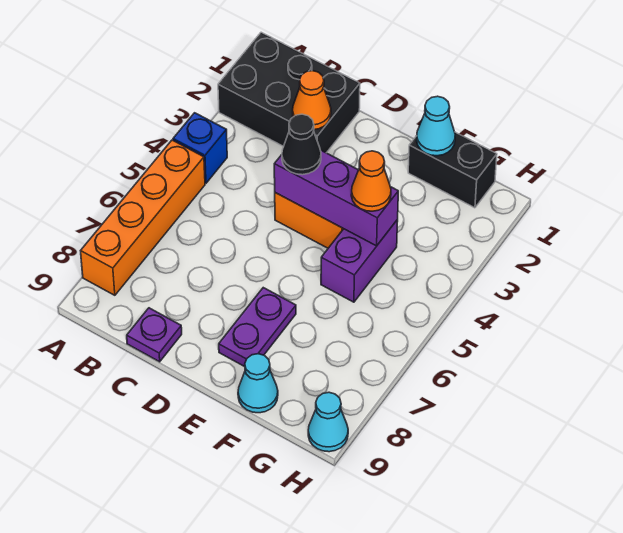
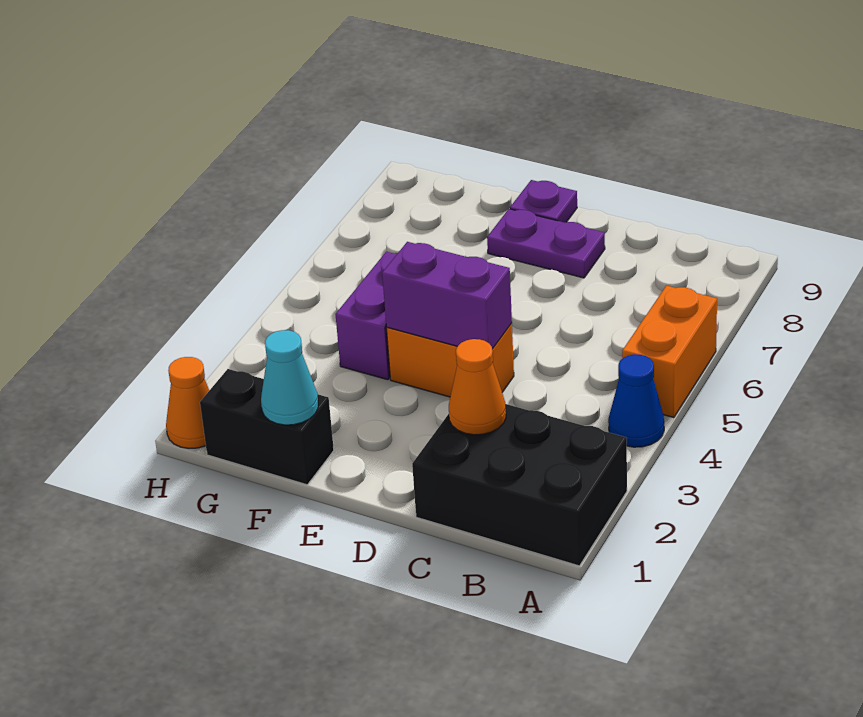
blue brick A4 level 1 -> blue cone A4 level 1
orange brick A5:A8 level 1 -> orange brick A5:A6 level 1
purple plate C9 level 1 -> purple plate E9 level 1
purple brick D4:F4 level 2 -> purple brick D4:E4 level 2
black cone D4 level 3 -> none
purple plate E7:E8 level 1 -> purple plate D8:E8 level 1
orange cone F4 level 3 -> orange cone H1 level 1
cyan cone F9 level 1 -> none
cyan cone H9 level 1 -> none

## PROBLEM REQUIREMENTS
Of all the entries above, how many lines contain the string "brick"? Answer with the number only.

## TASK OUTPUT
3